#### Information
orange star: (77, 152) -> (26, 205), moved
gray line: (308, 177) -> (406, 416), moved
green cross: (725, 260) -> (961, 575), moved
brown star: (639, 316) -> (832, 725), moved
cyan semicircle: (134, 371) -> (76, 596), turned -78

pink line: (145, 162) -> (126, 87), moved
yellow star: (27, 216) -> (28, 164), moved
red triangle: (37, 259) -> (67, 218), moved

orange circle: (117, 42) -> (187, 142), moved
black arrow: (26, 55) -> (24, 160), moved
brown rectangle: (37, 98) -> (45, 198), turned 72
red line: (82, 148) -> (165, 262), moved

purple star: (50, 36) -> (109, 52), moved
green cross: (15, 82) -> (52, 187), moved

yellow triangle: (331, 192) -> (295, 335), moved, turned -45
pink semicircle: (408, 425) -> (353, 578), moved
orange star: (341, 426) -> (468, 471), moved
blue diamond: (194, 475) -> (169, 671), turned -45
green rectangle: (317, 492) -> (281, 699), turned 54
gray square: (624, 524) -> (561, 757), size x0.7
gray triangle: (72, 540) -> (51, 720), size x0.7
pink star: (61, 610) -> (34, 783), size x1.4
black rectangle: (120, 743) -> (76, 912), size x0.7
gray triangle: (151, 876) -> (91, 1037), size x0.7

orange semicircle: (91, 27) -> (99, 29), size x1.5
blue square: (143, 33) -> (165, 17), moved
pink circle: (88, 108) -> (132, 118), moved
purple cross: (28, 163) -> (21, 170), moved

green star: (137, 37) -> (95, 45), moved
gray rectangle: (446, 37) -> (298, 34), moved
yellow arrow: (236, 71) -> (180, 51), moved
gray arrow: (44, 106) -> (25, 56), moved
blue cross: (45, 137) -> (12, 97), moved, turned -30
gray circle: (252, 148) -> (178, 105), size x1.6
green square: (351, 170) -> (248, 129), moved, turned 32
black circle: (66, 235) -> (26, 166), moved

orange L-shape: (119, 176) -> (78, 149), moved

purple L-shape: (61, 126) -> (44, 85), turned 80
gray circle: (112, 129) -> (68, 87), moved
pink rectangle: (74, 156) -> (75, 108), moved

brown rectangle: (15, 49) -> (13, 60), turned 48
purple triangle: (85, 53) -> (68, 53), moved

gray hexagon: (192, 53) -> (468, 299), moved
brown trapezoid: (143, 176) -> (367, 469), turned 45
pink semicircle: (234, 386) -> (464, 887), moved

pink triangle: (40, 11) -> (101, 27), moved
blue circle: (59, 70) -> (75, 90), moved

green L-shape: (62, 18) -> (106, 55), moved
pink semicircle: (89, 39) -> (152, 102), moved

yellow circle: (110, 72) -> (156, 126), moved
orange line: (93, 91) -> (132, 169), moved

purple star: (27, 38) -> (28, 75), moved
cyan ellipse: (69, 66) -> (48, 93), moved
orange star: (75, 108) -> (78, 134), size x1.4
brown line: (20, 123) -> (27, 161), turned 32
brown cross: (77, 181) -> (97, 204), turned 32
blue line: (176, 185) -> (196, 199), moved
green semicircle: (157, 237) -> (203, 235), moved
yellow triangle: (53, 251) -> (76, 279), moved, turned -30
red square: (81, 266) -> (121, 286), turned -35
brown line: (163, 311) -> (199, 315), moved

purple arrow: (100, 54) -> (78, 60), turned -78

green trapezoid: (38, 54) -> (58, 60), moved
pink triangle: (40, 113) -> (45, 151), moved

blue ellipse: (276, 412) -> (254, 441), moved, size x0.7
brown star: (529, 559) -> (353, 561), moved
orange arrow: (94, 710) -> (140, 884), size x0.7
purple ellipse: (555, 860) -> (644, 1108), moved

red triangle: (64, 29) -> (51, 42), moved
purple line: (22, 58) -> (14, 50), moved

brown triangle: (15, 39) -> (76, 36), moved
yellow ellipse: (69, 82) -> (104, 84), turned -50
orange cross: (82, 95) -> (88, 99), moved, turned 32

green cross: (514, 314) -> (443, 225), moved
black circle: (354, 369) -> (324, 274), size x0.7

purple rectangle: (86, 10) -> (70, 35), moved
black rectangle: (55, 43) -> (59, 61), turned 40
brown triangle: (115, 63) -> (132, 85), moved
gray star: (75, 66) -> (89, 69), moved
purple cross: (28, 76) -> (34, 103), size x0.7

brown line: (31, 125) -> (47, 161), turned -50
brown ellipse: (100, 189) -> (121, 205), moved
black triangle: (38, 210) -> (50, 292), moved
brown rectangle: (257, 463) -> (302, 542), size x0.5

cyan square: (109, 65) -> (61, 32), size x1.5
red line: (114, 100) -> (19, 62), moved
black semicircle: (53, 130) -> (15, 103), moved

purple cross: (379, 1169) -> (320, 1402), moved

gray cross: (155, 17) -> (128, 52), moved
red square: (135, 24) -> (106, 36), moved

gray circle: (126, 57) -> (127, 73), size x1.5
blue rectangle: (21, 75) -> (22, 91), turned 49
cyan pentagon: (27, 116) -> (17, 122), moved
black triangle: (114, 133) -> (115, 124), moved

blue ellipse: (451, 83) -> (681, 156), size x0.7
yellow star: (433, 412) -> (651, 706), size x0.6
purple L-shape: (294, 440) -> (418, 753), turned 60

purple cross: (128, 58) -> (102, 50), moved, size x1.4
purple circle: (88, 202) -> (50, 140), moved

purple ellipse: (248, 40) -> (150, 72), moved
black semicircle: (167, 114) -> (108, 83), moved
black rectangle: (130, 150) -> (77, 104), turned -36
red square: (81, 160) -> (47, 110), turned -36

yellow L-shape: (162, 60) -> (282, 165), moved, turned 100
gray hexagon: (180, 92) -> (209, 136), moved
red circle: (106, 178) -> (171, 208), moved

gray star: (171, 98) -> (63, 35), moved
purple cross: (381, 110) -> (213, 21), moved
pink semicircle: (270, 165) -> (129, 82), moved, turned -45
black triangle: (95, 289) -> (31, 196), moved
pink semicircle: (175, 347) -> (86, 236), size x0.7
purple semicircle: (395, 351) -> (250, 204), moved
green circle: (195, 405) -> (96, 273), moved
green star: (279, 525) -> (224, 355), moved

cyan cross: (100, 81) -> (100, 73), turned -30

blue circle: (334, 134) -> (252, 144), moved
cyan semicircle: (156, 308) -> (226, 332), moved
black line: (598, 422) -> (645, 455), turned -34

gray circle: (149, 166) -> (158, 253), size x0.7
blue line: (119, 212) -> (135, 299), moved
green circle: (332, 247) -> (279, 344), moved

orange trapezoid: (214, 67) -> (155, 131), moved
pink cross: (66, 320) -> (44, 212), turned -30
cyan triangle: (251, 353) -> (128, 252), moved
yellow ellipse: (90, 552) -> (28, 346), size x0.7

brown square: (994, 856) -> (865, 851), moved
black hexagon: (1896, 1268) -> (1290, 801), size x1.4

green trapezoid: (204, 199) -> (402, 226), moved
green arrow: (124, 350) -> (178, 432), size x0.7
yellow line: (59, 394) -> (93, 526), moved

#### How to complete this task
Give back every entry exactly, with nothing left out.

#### Solution for this exercise
orange star: (77, 152) -> (26, 205), moved
gray line: (308, 177) -> (406, 416), moved
green cross: (725, 260) -> (961, 575), moved
brown star: (639, 316) -> (832, 725), moved
cyan semicircle: (134, 371) -> (76, 596), turned -78

pink line: (145, 162) -> (126, 87), moved
yellow star: (27, 216) -> (28, 164), moved
red triangle: (37, 259) -> (67, 218), moved

orange circle: (117, 42) -> (187, 142), moved
black arrow: (26, 55) -> (24, 160), moved
brown rectangle: (37, 98) -> (45, 198), turned 72
red line: (82, 148) -> (165, 262), moved

purple star: (50, 36) -> (109, 52), moved
green cross: (15, 82) -> (52, 187), moved

yellow triangle: (331, 192) -> (295, 335), moved, turned -45
pink semicircle: (408, 425) -> (353, 578), moved
orange star: (341, 426) -> (468, 471), moved
blue diamond: (194, 475) -> (169, 671), turned -45
green rectangle: (317, 492) -> (281, 699), turned 54
gray square: (624, 524) -> (561, 757), size x0.7
gray triangle: (72, 540) -> (51, 720), size x0.7
pink star: (61, 610) -> (34, 783), size x1.4
black rectangle: (120, 743) -> (76, 912), size x0.7
gray triangle: (151, 876) -> (91, 1037), size x0.7

orange semicircle: (91, 27) -> (99, 29), size x1.5
blue square: (143, 33) -> (165, 17), moved
pink circle: (88, 108) -> (132, 118), moved
purple cross: (28, 163) -> (21, 170), moved

green star: (137, 37) -> (95, 45), moved
gray rectangle: (446, 37) -> (298, 34), moved
yellow arrow: (236, 71) -> (180, 51), moved
gray arrow: (44, 106) -> (25, 56), moved
blue cross: (45, 137) -> (12, 97), moved, turned -30
gray circle: (252, 148) -> (178, 105), size x1.6
green square: (351, 170) -> (248, 129), moved, turned 32
black circle: (66, 235) -> (26, 166), moved

orange L-shape: (119, 176) -> (78, 149), moved

purple L-shape: (61, 126) -> (44, 85), turned 80
gray circle: (112, 129) -> (68, 87), moved
pink rectangle: (74, 156) -> (75, 108), moved

brown rectangle: (15, 49) -> (13, 60), turned 48
purple triangle: (85, 53) -> (68, 53), moved

gray hexagon: (192, 53) -> (468, 299), moved
brown trapezoid: (143, 176) -> (367, 469), turned 45
pink semicircle: (234, 386) -> (464, 887), moved

pink triangle: (40, 11) -> (101, 27), moved
blue circle: (59, 70) -> (75, 90), moved

green L-shape: (62, 18) -> (106, 55), moved
pink semicircle: (89, 39) -> (152, 102), moved

yellow circle: (110, 72) -> (156, 126), moved
orange line: (93, 91) -> (132, 169), moved

purple star: (27, 38) -> (28, 75), moved
cyan ellipse: (69, 66) -> (48, 93), moved
orange star: (75, 108) -> (78, 134), size x1.4
brown line: (20, 123) -> (27, 161), turned 32
brown cross: (77, 181) -> (97, 204), turned 32
blue line: (176, 185) -> (196, 199), moved
green semicircle: (157, 237) -> (203, 235), moved
yellow triangle: (53, 251) -> (76, 279), moved, turned -30
red square: (81, 266) -> (121, 286), turned -35
brown line: (163, 311) -> (199, 315), moved

purple arrow: (100, 54) -> (78, 60), turned -78

green trapezoid: (38, 54) -> (58, 60), moved
pink triangle: (40, 113) -> (45, 151), moved

blue ellipse: (276, 412) -> (254, 441), moved, size x0.7
brown star: (529, 559) -> (353, 561), moved
orange arrow: (94, 710) -> (140, 884), size x0.7
purple ellipse: (555, 860) -> (644, 1108), moved

red triangle: (64, 29) -> (51, 42), moved
purple line: (22, 58) -> (14, 50), moved

brown triangle: (15, 39) -> (76, 36), moved
yellow ellipse: (69, 82) -> (104, 84), turned -50
orange cross: (82, 95) -> (88, 99), moved, turned 32

green cross: (514, 314) -> (443, 225), moved
black circle: (354, 369) -> (324, 274), size x0.7

purple rectangle: (86, 10) -> (70, 35), moved
black rectangle: (55, 43) -> (59, 61), turned 40
brown triangle: (115, 63) -> (132, 85), moved
gray star: (75, 66) -> (89, 69), moved
purple cross: (28, 76) -> (34, 103), size x0.7

brown line: (31, 125) -> (47, 161), turned -50
brown ellipse: (100, 189) -> (121, 205), moved
black triangle: (38, 210) -> (50, 292), moved
brown rectangle: (257, 463) -> (302, 542), size x0.5

cyan square: (109, 65) -> (61, 32), size x1.5
red line: (114, 100) -> (19, 62), moved
black semicircle: (53, 130) -> (15, 103), moved

purple cross: (379, 1169) -> (320, 1402), moved

gray cross: (155, 17) -> (128, 52), moved
red square: (135, 24) -> (106, 36), moved

gray circle: (126, 57) -> (127, 73), size x1.5
blue rectangle: (21, 75) -> (22, 91), turned 49
cyan pentagon: (27, 116) -> (17, 122), moved
black triangle: (114, 133) -> (115, 124), moved

blue ellipse: (451, 83) -> (681, 156), size x0.7
yellow star: (433, 412) -> (651, 706), size x0.6
purple L-shape: (294, 440) -> (418, 753), turned 60

purple cross: (128, 58) -> (102, 50), moved, size x1.4
purple circle: (88, 202) -> (50, 140), moved

purple ellipse: (248, 40) -> (150, 72), moved
black semicircle: (167, 114) -> (108, 83), moved
black rectangle: (130, 150) -> (77, 104), turned -36
red square: (81, 160) -> (47, 110), turned -36

yellow L-shape: (162, 60) -> (282, 165), moved, turned 100
gray hexagon: (180, 92) -> (209, 136), moved
red circle: (106, 178) -> (171, 208), moved

gray star: (171, 98) -> (63, 35), moved
purple cross: (381, 110) -> (213, 21), moved
pink semicircle: (270, 165) -> (129, 82), moved, turned -45
black triangle: (95, 289) -> (31, 196), moved
pink semicircle: (175, 347) -> (86, 236), size x0.7
purple semicircle: (395, 351) -> (250, 204), moved
green circle: (195, 405) -> (96, 273), moved
green star: (279, 525) -> (224, 355), moved

cyan cross: (100, 81) -> (100, 73), turned -30

blue circle: (334, 134) -> (252, 144), moved
cyan semicircle: (156, 308) -> (226, 332), moved
black line: (598, 422) -> (645, 455), turned -34

gray circle: (149, 166) -> (158, 253), size x0.7
blue line: (119, 212) -> (135, 299), moved
green circle: (332, 247) -> (279, 344), moved

orange trapezoid: (214, 67) -> (155, 131), moved
pink cross: (66, 320) -> (44, 212), turned -30
cyan triangle: (251, 353) -> (128, 252), moved
yellow ellipse: (90, 552) -> (28, 346), size x0.7

brown square: (994, 856) -> (865, 851), moved
black hexagon: (1896, 1268) -> (1290, 801), size x1.4

green trapezoid: (204, 199) -> (402, 226), moved
green arrow: (124, 350) -> (178, 432), size x0.7
yellow line: (59, 394) -> (93, 526), moved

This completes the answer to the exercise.